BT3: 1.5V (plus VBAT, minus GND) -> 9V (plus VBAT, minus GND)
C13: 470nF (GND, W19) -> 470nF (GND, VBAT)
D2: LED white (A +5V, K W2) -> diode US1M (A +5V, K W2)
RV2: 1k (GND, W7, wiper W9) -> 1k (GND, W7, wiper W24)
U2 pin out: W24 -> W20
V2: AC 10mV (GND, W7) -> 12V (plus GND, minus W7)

§ §

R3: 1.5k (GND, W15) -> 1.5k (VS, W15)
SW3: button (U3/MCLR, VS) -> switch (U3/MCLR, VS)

§ §

§ **Task requirements**
Print exactly the lines above from the one with "C13: 470nF (GND, W19) -> 470nF (GND, VBAT)" to the one with "V2: AC 10mV", including both.

§ **Solution**
C13: 470nF (GND, W19) -> 470nF (GND, VBAT)
D2: LED white (A +5V, K W2) -> diode US1M (A +5V, K W2)
RV2: 1k (GND, W7, wiper W9) -> 1k (GND, W7, wiper W24)
U2 pin out: W24 -> W20
V2: AC 10mV (GND, W7) -> 12V (plus GND, minus W7)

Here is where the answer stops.